**WHAT THE TASK ASKS**
Rewrite the records starting at the line that contains "Output the [x, y]" and ending with the last of the records, swapping "each given word" for "every listed word" and keeping everything else unchanged. Leave the pictures out of your answer.

Item-finding records:
[start]

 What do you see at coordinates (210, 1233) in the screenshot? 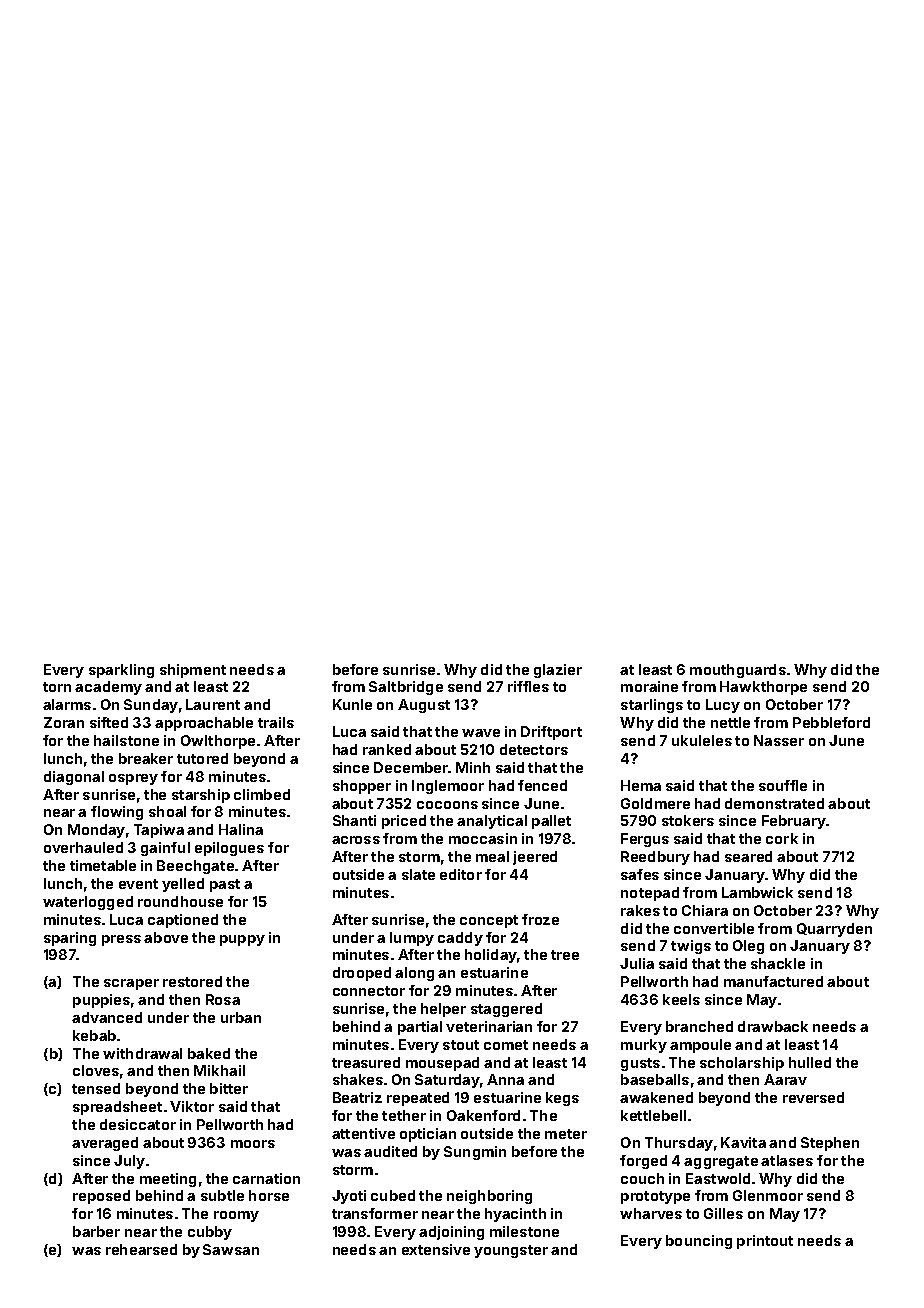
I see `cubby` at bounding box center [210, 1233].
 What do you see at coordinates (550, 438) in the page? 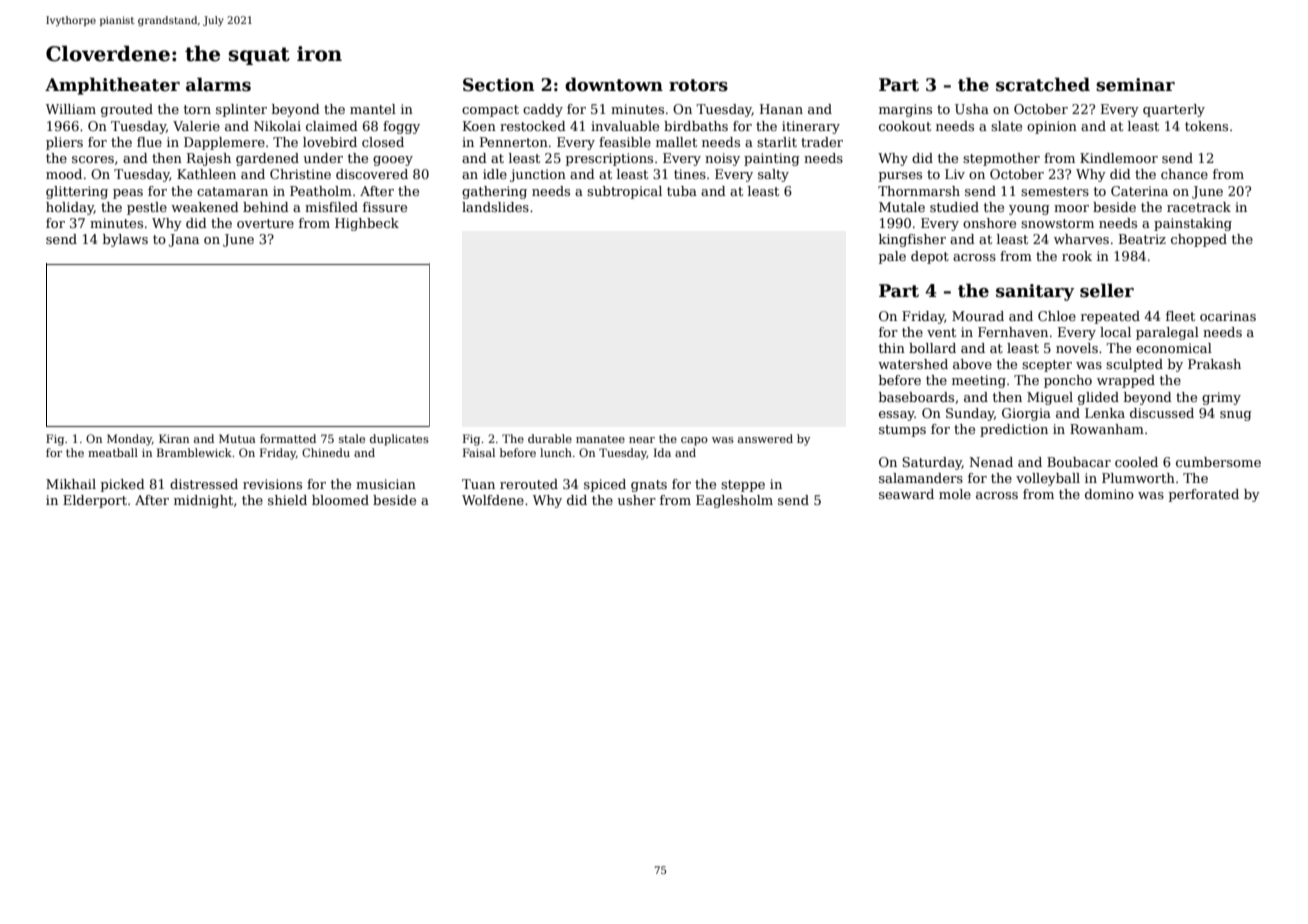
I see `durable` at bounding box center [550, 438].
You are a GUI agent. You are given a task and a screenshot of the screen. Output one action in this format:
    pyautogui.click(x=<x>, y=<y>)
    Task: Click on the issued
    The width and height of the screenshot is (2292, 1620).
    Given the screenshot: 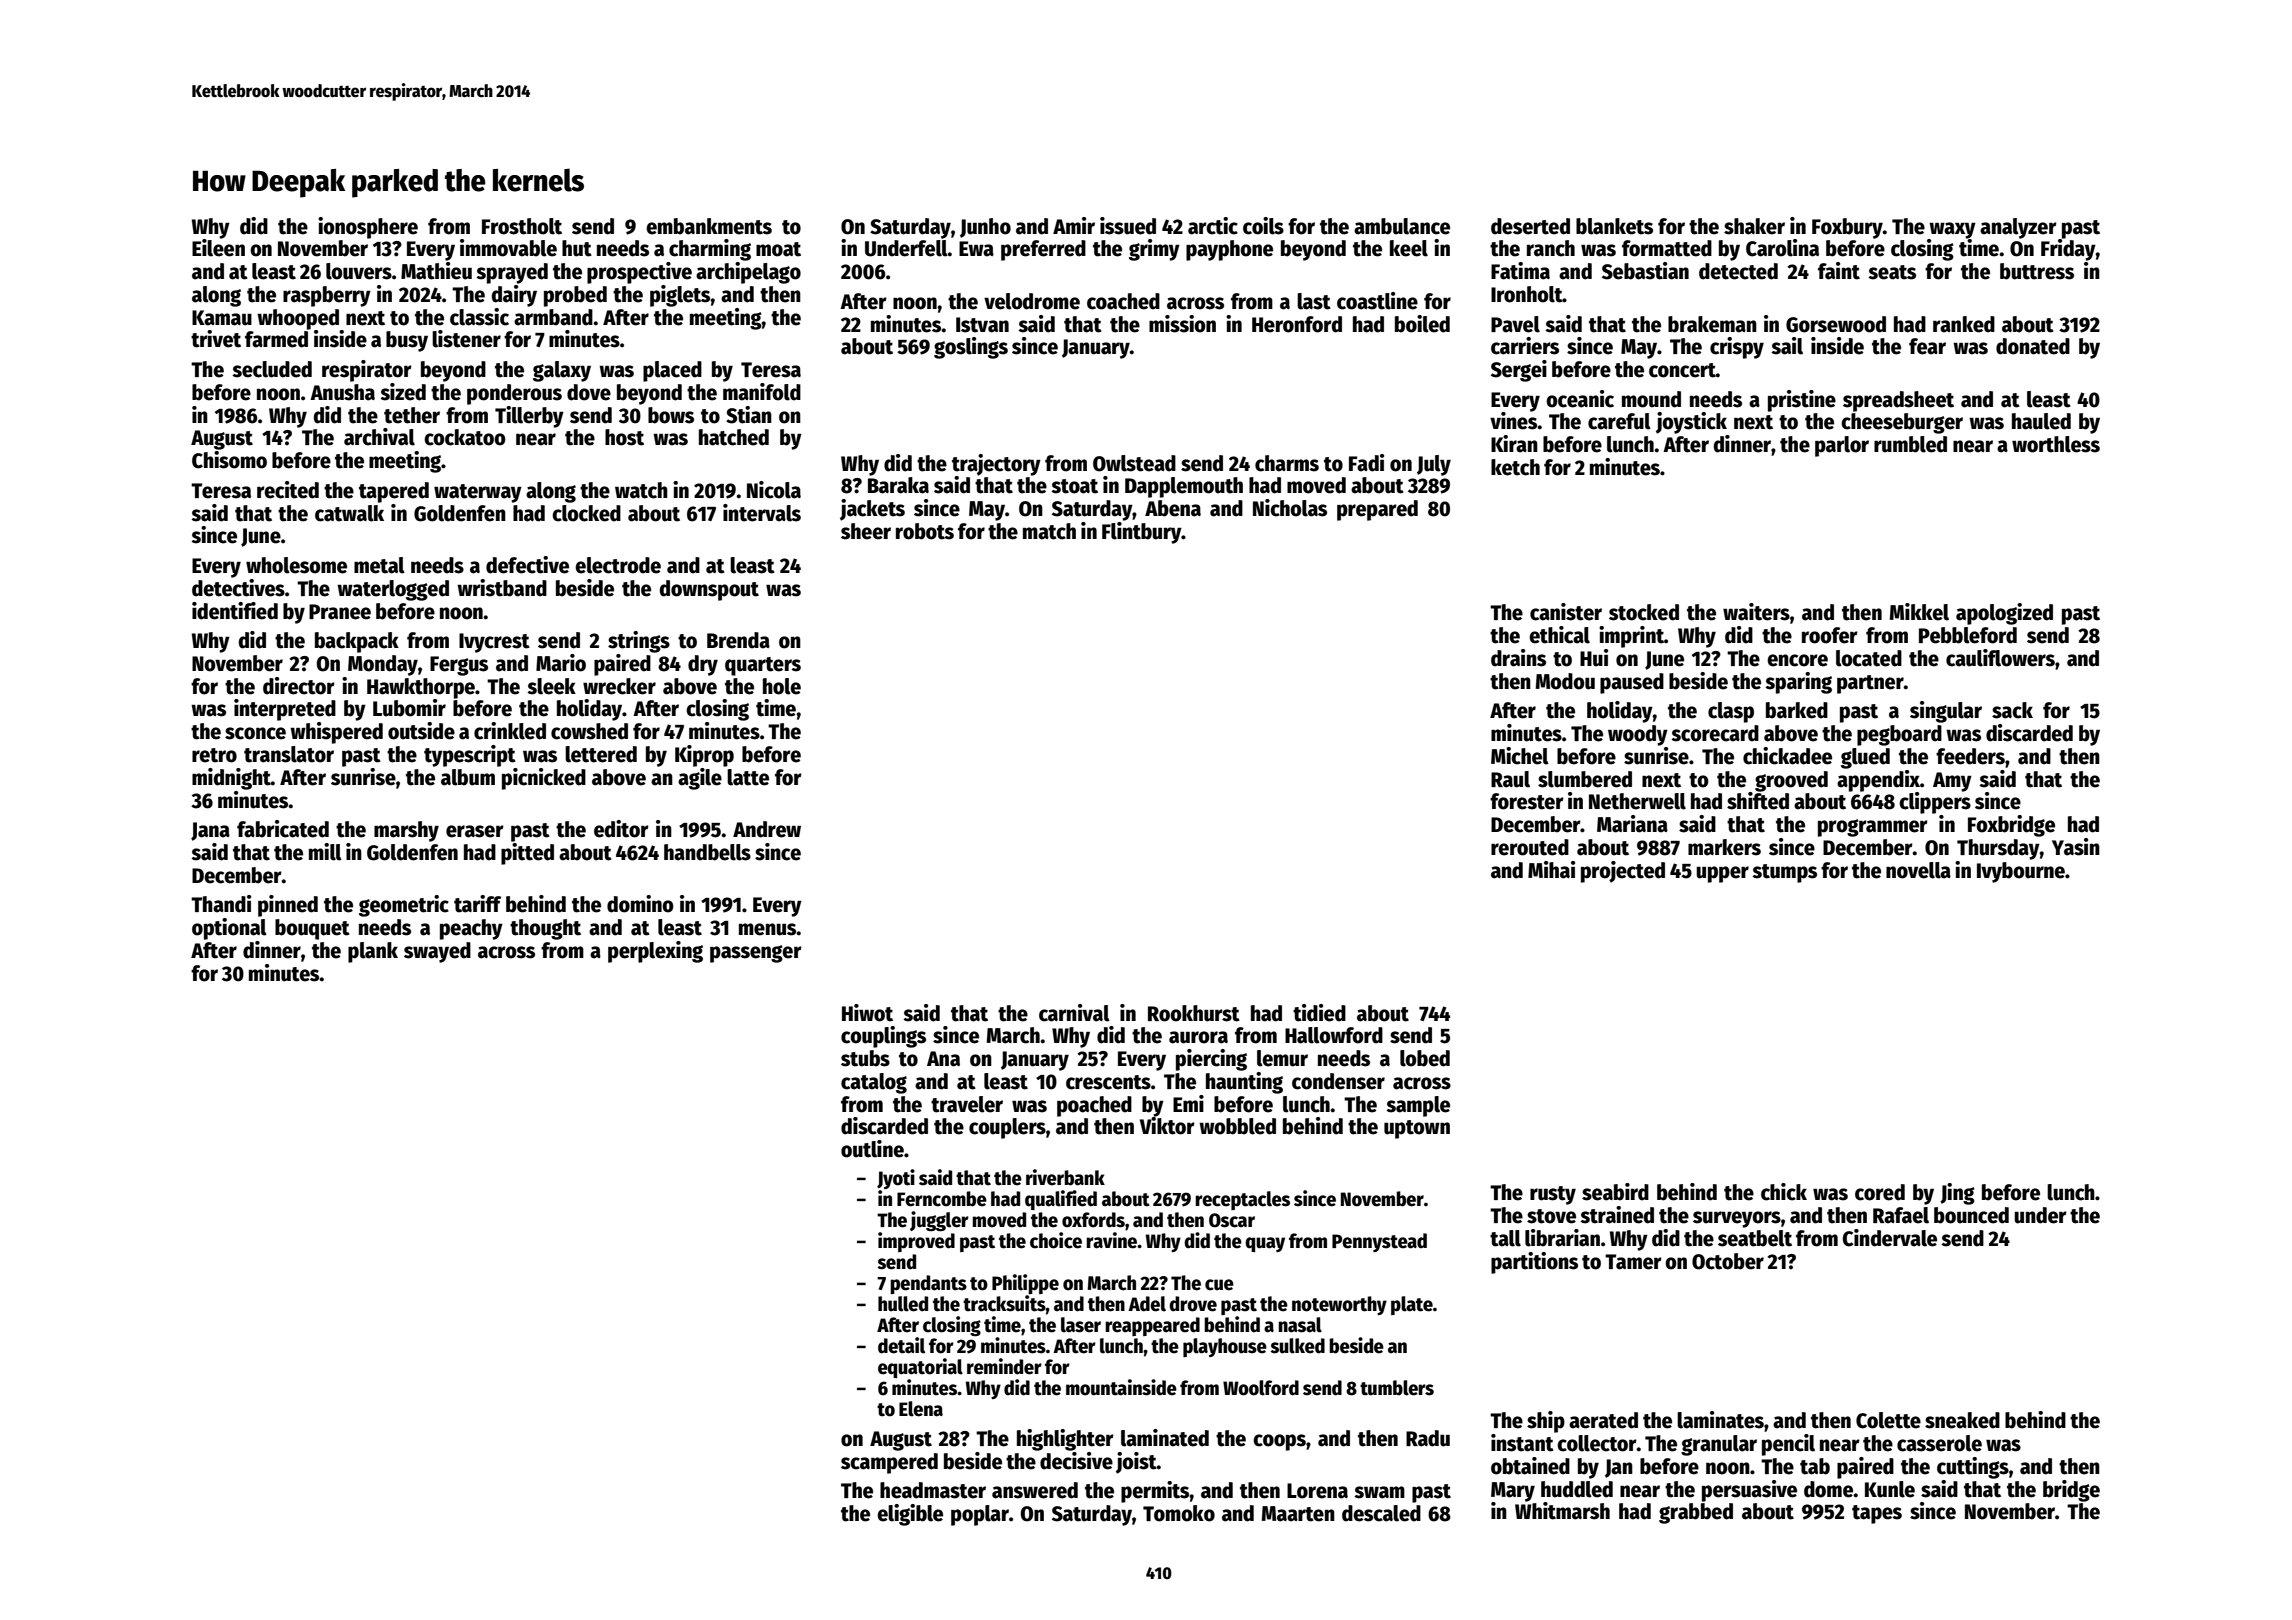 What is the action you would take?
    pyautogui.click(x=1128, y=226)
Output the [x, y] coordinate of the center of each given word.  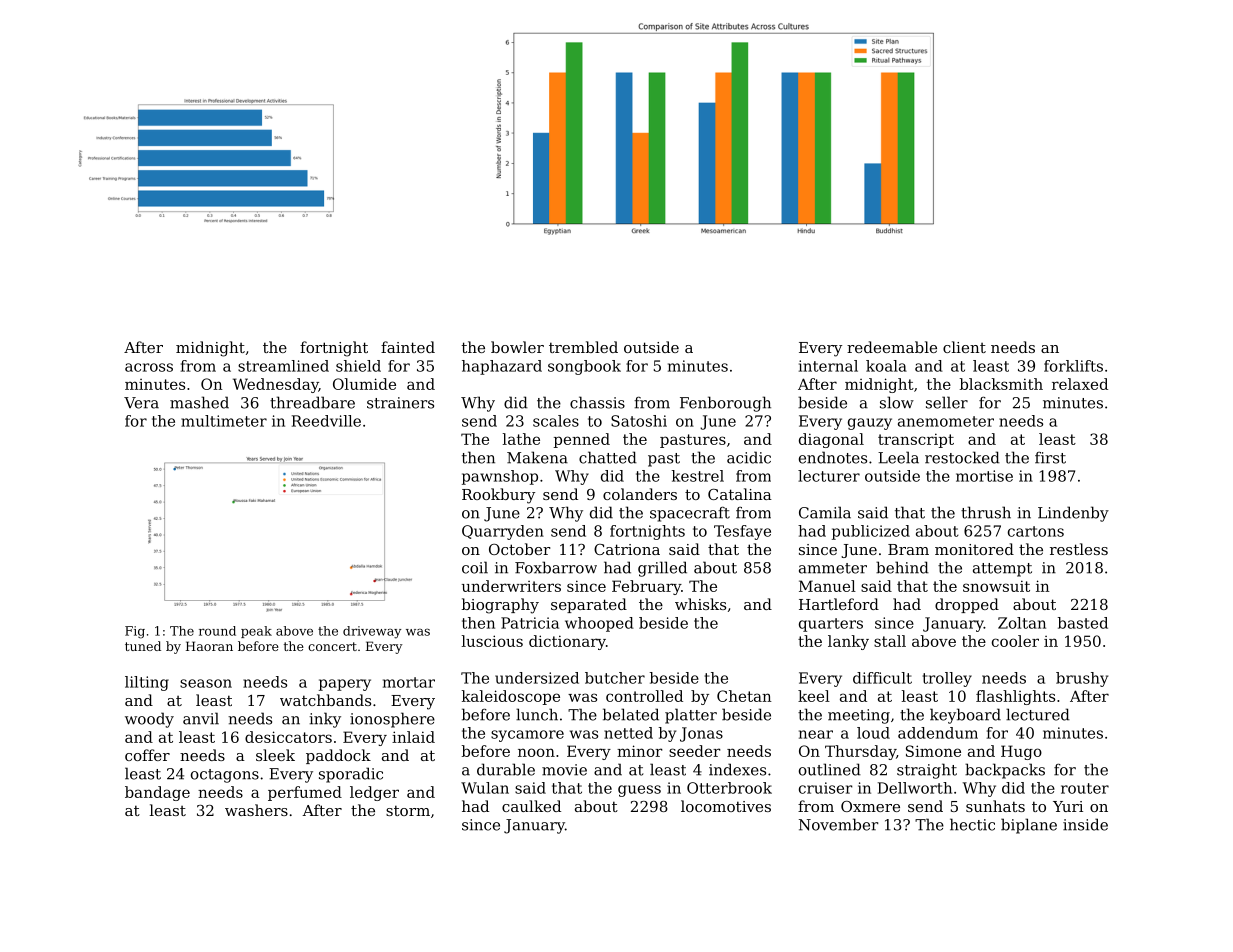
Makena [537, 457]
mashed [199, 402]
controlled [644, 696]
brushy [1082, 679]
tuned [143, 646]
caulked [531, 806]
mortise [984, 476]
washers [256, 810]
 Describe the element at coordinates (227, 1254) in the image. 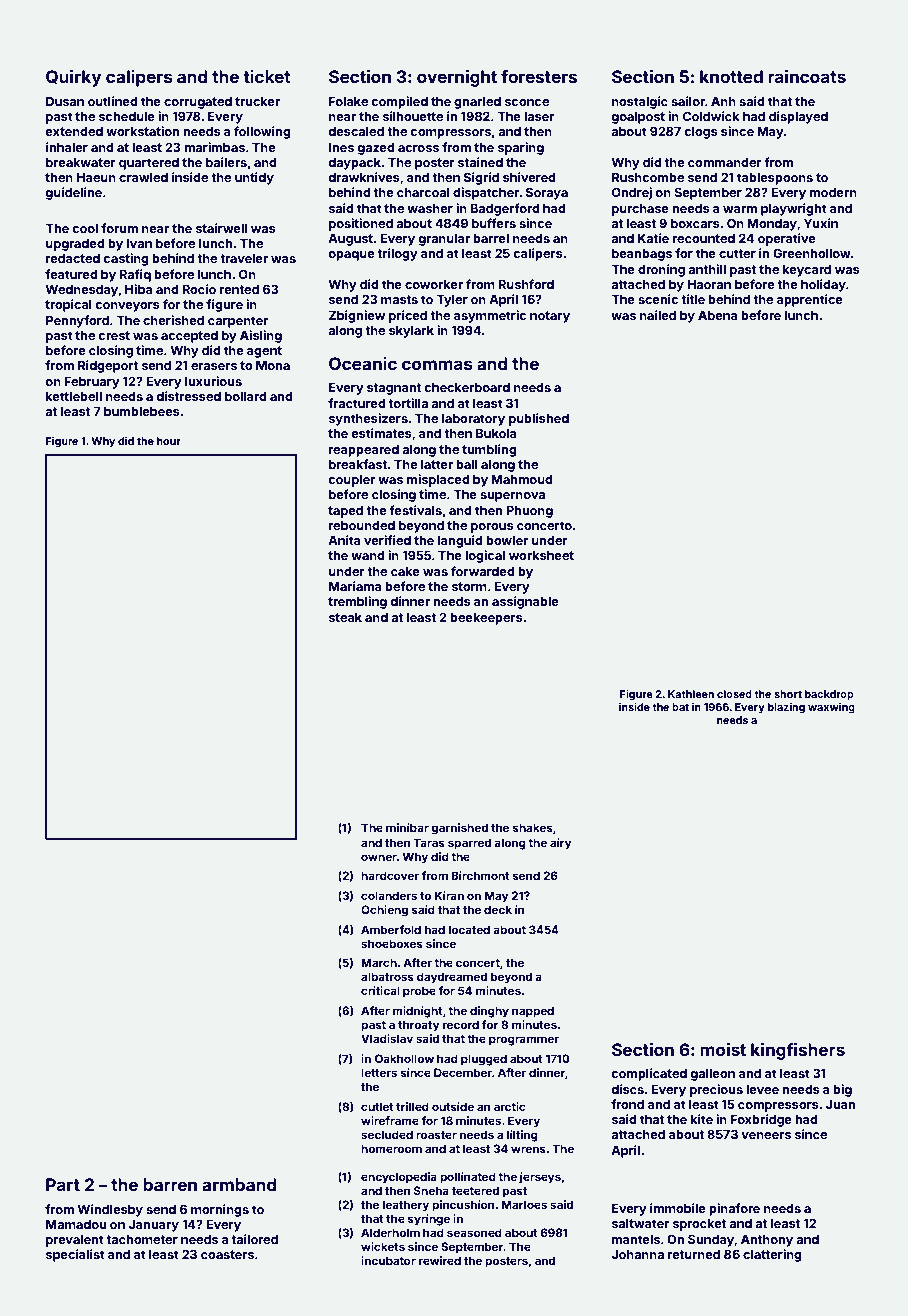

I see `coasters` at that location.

[end]

**THE OUTPUT**
Output the [x, y] coordinate of the center of every listed word.  
Makena [537, 457]
mashed [199, 402]
controlled [644, 696]
brushy [1082, 679]
tuned [143, 646]
caulked [531, 806]
mortise [984, 476]
washers [256, 810]
 Describe the element at coordinates (227, 1254) in the image. 

I see `coasters` at that location.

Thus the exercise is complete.